/---
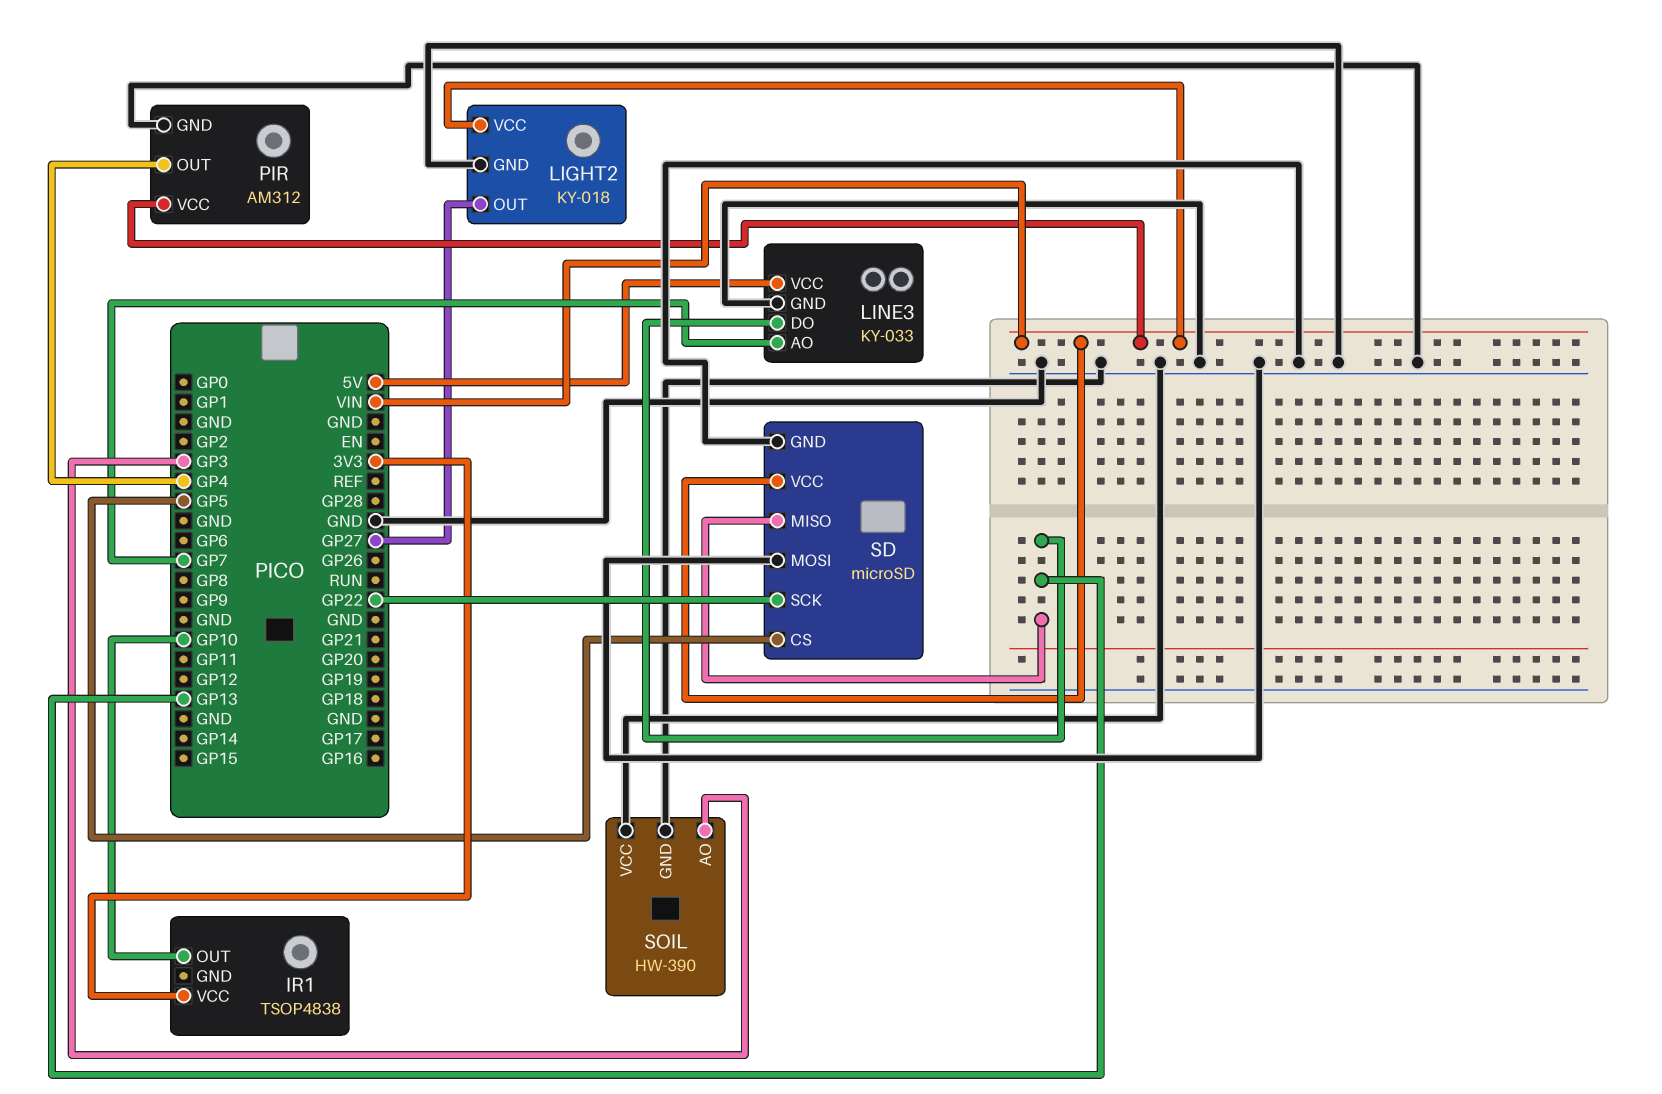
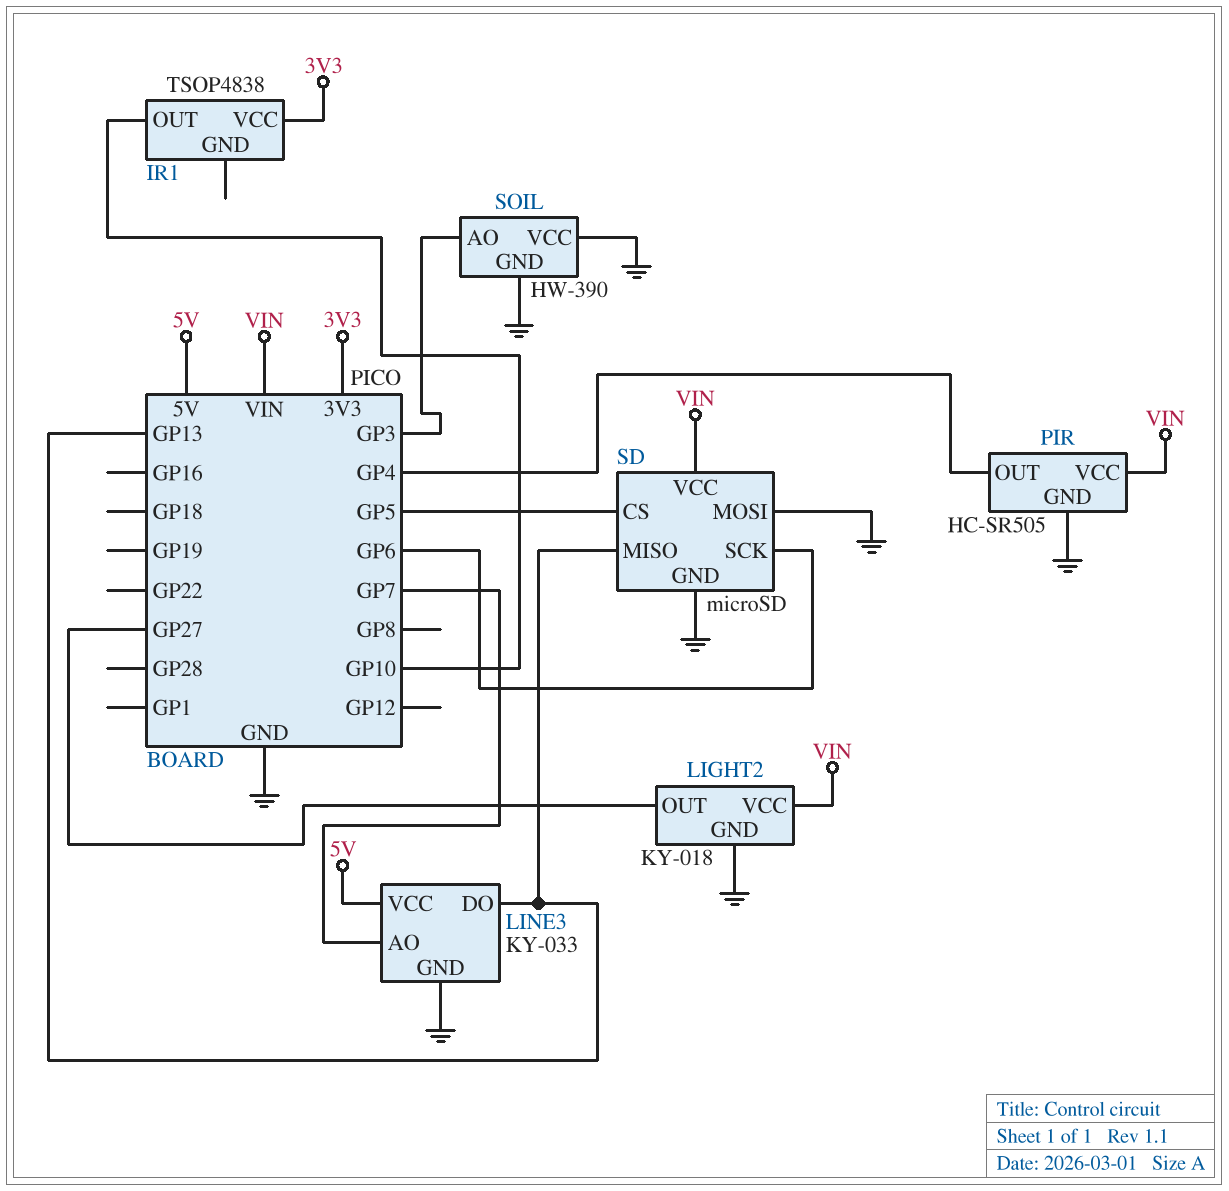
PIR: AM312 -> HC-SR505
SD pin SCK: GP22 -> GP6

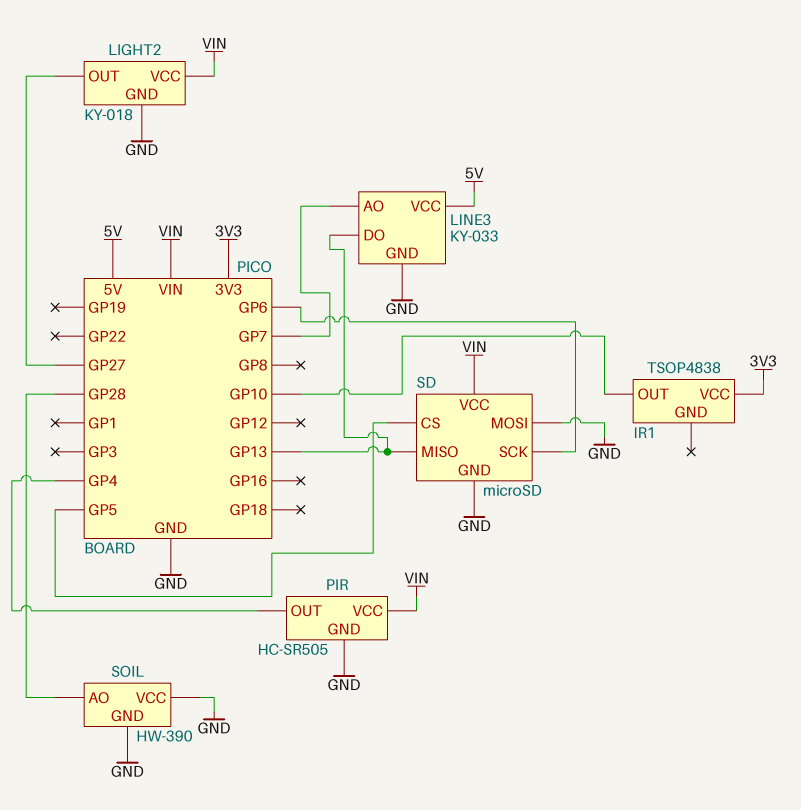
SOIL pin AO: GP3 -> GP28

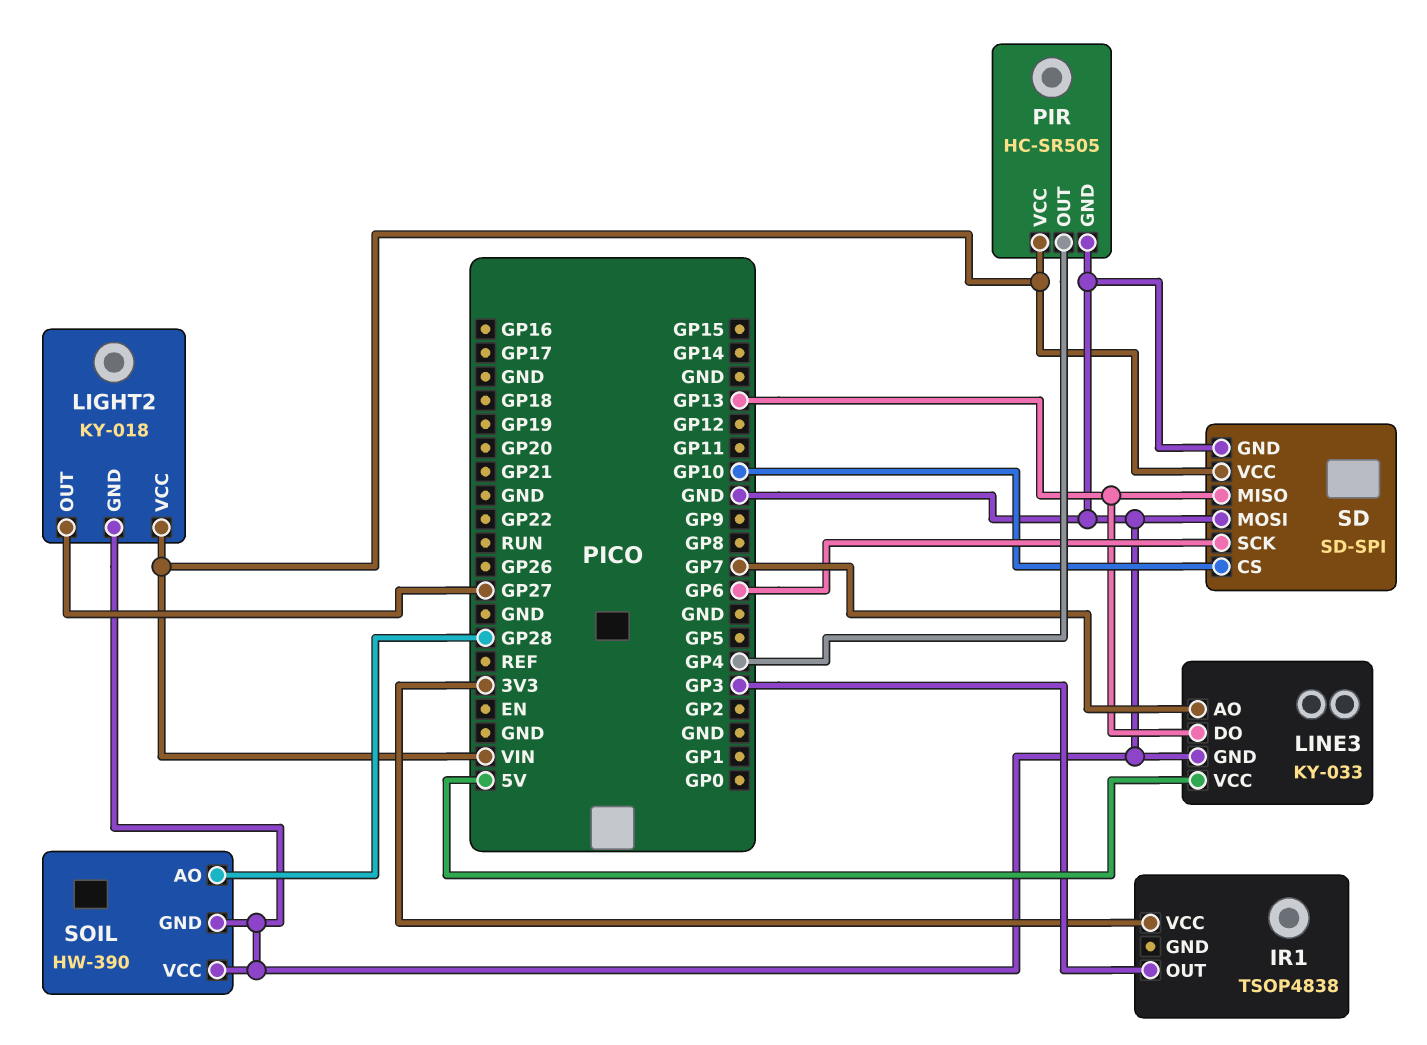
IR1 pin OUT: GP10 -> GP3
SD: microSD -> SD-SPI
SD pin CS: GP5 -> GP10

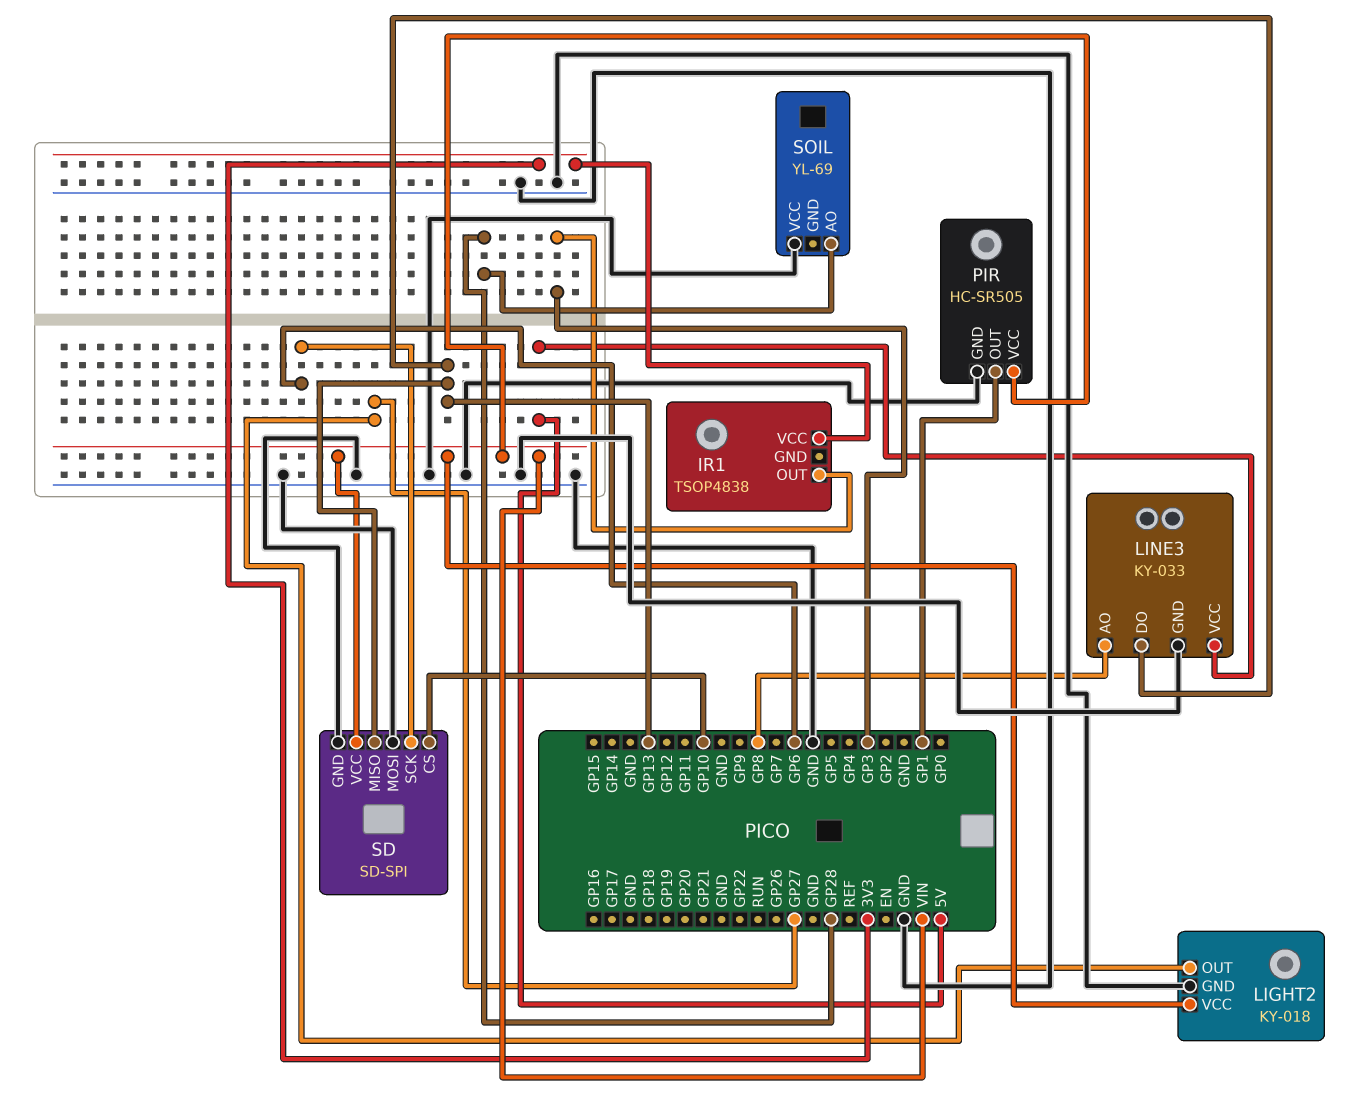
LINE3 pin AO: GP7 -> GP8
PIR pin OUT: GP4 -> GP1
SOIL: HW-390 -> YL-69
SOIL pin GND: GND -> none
\---
- **AIM OF THE EXERCISE**
Output exactly the lines from the one containing "SD pin CS: GP5 -> GP10" through the last line of the records above, both included, and leave out the pictures.

- **THE COMPLETED TASK**
SD pin CS: GP5 -> GP10

LINE3 pin AO: GP7 -> GP8
PIR pin OUT: GP4 -> GP1
SOIL: HW-390 -> YL-69
SOIL pin GND: GND -> none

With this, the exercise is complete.